• TASK TO CARRY OUT:
Quote the entire listing that follows, reproducing every line verbatim.

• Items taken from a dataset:
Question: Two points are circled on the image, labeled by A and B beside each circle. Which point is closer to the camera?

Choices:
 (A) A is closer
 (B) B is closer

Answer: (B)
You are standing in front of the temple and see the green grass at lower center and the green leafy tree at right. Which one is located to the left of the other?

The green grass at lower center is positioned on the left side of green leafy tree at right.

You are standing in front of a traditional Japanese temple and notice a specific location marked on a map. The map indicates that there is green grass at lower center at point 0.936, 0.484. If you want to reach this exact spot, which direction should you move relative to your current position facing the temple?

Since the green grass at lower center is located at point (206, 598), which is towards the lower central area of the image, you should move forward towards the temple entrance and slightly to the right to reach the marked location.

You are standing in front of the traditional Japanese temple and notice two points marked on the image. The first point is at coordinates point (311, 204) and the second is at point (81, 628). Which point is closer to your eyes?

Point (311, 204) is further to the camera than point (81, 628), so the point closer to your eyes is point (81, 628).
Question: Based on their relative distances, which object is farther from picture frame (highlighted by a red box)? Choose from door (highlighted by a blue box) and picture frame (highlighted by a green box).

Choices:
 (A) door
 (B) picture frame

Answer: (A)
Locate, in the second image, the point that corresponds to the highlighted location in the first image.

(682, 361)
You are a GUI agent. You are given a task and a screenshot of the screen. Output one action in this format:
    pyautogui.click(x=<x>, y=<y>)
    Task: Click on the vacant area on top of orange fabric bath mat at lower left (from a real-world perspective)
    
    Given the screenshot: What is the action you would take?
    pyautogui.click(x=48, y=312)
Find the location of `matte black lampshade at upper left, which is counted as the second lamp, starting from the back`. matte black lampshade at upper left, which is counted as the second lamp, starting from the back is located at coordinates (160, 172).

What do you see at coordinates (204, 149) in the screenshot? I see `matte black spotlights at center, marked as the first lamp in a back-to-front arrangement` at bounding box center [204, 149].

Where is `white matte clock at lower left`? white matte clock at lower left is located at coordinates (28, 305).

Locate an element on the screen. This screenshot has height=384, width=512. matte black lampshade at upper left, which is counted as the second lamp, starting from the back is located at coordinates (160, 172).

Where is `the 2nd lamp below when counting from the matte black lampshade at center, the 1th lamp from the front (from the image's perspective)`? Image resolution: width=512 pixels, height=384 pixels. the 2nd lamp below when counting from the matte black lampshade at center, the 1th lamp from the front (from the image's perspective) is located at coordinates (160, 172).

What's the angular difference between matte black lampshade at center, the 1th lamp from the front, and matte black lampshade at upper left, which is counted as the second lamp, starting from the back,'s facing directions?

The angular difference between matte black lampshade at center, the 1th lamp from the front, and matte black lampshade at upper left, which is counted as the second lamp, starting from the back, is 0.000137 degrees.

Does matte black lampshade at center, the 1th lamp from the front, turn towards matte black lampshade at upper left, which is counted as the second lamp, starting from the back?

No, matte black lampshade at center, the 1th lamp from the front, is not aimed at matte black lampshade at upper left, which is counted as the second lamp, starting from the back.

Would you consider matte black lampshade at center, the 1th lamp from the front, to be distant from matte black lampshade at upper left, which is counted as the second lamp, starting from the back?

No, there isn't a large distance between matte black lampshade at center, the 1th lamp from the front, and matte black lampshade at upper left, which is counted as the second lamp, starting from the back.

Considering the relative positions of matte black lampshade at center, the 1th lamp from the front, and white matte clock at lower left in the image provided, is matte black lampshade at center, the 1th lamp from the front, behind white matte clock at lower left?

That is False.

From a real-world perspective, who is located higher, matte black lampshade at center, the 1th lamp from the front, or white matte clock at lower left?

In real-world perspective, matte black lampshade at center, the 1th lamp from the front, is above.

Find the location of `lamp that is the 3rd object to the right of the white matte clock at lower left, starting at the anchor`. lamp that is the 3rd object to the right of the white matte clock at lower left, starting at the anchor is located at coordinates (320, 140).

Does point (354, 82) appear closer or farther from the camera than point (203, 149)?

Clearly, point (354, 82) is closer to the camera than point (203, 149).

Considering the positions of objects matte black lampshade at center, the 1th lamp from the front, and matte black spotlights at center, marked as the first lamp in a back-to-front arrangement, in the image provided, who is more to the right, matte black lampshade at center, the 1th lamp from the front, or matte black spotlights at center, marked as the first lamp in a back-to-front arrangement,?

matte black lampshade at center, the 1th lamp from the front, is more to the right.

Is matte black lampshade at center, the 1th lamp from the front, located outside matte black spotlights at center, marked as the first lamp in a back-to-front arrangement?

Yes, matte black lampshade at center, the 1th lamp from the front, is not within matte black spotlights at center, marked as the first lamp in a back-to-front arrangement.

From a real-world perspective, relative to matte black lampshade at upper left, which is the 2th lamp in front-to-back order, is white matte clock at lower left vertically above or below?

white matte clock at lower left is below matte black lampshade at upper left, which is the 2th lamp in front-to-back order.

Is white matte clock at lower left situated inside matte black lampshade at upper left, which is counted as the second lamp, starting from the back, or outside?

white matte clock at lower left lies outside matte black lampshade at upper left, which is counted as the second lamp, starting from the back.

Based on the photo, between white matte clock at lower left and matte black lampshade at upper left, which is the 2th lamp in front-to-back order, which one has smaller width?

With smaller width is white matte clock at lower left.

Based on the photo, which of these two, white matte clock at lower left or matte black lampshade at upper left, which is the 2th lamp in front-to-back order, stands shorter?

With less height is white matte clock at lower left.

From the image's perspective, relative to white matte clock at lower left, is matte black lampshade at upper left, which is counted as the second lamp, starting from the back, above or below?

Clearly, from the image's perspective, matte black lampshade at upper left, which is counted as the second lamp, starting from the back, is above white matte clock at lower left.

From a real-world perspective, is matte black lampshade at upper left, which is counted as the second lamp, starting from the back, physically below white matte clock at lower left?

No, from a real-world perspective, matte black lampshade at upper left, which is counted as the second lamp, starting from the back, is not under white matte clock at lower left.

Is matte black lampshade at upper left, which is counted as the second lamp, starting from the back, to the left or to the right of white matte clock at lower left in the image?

• RESPONSE BOX:
Question: Two points are circled on the image, labeled by A and B beside each circle. Which point is closer to the camera?

Choices:
 (A) A is closer
 (B) B is closer

Answer: (B)
You are standing in front of the temple and see the green grass at lower center and the green leafy tree at right. Which one is located to the left of the other?

The green grass at lower center is positioned on the left side of green leafy tree at right.

You are standing in front of a traditional Japanese temple and notice a specific location marked on a map. The map indicates that there is green grass at lower center at point 0.936, 0.484. If you want to reach this exact spot, which direction should you move relative to your current position facing the temple?

Since the green grass at lower center is located at point (206, 598), which is towards the lower central area of the image, you should move forward towards the temple entrance and slightly to the right to reach the marked location.

You are standing in front of the traditional Japanese temple and notice two points marked on the image. The first point is at coordinates point (311, 204) and the second is at point (81, 628). Which point is closer to your eyes?

Point (311, 204) is further to the camera than point (81, 628), so the point closer to your eyes is point (81, 628).
Question: Based on their relative distances, which object is farther from picture frame (highlighted by a red box)? Choose from door (highlighted by a blue box) and picture frame (highlighted by a green box).

Choices:
 (A) door
 (B) picture frame

Answer: (A)
Locate, in the second image, the point that corresponds to the highlighted location in the first image.

(682, 361)
You are a GUI agent. You are given a task and a screenshot of the screen. Output one action in this format:
    pyautogui.click(x=<x>, y=<y>)
    Task: Click on the vacant area on top of orange fabric bath mat at lower left (from a real-world perspective)
    
    Given the screenshot: What is the action you would take?
    pyautogui.click(x=48, y=312)
Find the location of `matte black lampshade at upper left, which is counted as the second lamp, starting from the back`. matte black lampshade at upper left, which is counted as the second lamp, starting from the back is located at coordinates (160, 172).

What do you see at coordinates (204, 149) in the screenshot? I see `matte black spotlights at center, marked as the first lamp in a back-to-front arrangement` at bounding box center [204, 149].

Where is `white matte clock at lower left`? white matte clock at lower left is located at coordinates (28, 305).

Locate an element on the screen. This screenshot has height=384, width=512. matte black lampshade at upper left, which is counted as the second lamp, starting from the back is located at coordinates (160, 172).

Where is `the 2nd lamp below when counting from the matte black lampshade at center, the 1th lamp from the front (from the image's perspective)`? Image resolution: width=512 pixels, height=384 pixels. the 2nd lamp below when counting from the matte black lampshade at center, the 1th lamp from the front (from the image's perspective) is located at coordinates (160, 172).

What's the angular difference between matte black lampshade at center, the 1th lamp from the front, and matte black lampshade at upper left, which is counted as the second lamp, starting from the back,'s facing directions?

The angular difference between matte black lampshade at center, the 1th lamp from the front, and matte black lampshade at upper left, which is counted as the second lamp, starting from the back, is 0.000137 degrees.

Does matte black lampshade at center, the 1th lamp from the front, turn towards matte black lampshade at upper left, which is counted as the second lamp, starting from the back?

No, matte black lampshade at center, the 1th lamp from the front, is not aimed at matte black lampshade at upper left, which is counted as the second lamp, starting from the back.

Would you consider matte black lampshade at center, the 1th lamp from the front, to be distant from matte black lampshade at upper left, which is counted as the second lamp, starting from the back?

No, there isn't a large distance between matte black lampshade at center, the 1th lamp from the front, and matte black lampshade at upper left, which is counted as the second lamp, starting from the back.

Considering the relative positions of matte black lampshade at center, the 1th lamp from the front, and white matte clock at lower left in the image provided, is matte black lampshade at center, the 1th lamp from the front, behind white matte clock at lower left?

That is False.

From a real-world perspective, who is located higher, matte black lampshade at center, the 1th lamp from the front, or white matte clock at lower left?

In real-world perspective, matte black lampshade at center, the 1th lamp from the front, is above.

Find the location of `lamp that is the 3rd object to the right of the white matte clock at lower left, starting at the anchor`. lamp that is the 3rd object to the right of the white matte clock at lower left, starting at the anchor is located at coordinates (320, 140).

Does point (354, 82) appear closer or farther from the camera than point (203, 149)?

Clearly, point (354, 82) is closer to the camera than point (203, 149).

Considering the positions of objects matte black lampshade at center, the 1th lamp from the front, and matte black spotlights at center, marked as the first lamp in a back-to-front arrangement, in the image provided, who is more to the right, matte black lampshade at center, the 1th lamp from the front, or matte black spotlights at center, marked as the first lamp in a back-to-front arrangement,?

matte black lampshade at center, the 1th lamp from the front, is more to the right.

Is matte black lampshade at center, the 1th lamp from the front, located outside matte black spotlights at center, marked as the first lamp in a back-to-front arrangement?

Yes, matte black lampshade at center, the 1th lamp from the front, is not within matte black spotlights at center, marked as the first lamp in a back-to-front arrangement.

From a real-world perspective, relative to matte black lampshade at upper left, which is the 2th lamp in front-to-back order, is white matte clock at lower left vertically above or below?

white matte clock at lower left is below matte black lampshade at upper left, which is the 2th lamp in front-to-back order.

Is white matte clock at lower left situated inside matte black lampshade at upper left, which is counted as the second lamp, starting from the back, or outside?

white matte clock at lower left lies outside matte black lampshade at upper left, which is counted as the second lamp, starting from the back.

Based on the photo, between white matte clock at lower left and matte black lampshade at upper left, which is the 2th lamp in front-to-back order, which one has smaller width?

With smaller width is white matte clock at lower left.

Based on the photo, which of these two, white matte clock at lower left or matte black lampshade at upper left, which is the 2th lamp in front-to-back order, stands shorter?

With less height is white matte clock at lower left.

From the image's perspective, relative to white matte clock at lower left, is matte black lampshade at upper left, which is counted as the second lamp, starting from the back, above or below?

Clearly, from the image's perspective, matte black lampshade at upper left, which is counted as the second lamp, starting from the back, is above white matte clock at lower left.

From a real-world perspective, is matte black lampshade at upper left, which is counted as the second lamp, starting from the back, physically below white matte clock at lower left?

No, from a real-world perspective, matte black lampshade at upper left, which is counted as the second lamp, starting from the back, is not under white matte clock at lower left.

Is matte black lampshade at upper left, which is counted as the second lamp, starting from the back, to the left or to the right of white matte clock at lower left in the image?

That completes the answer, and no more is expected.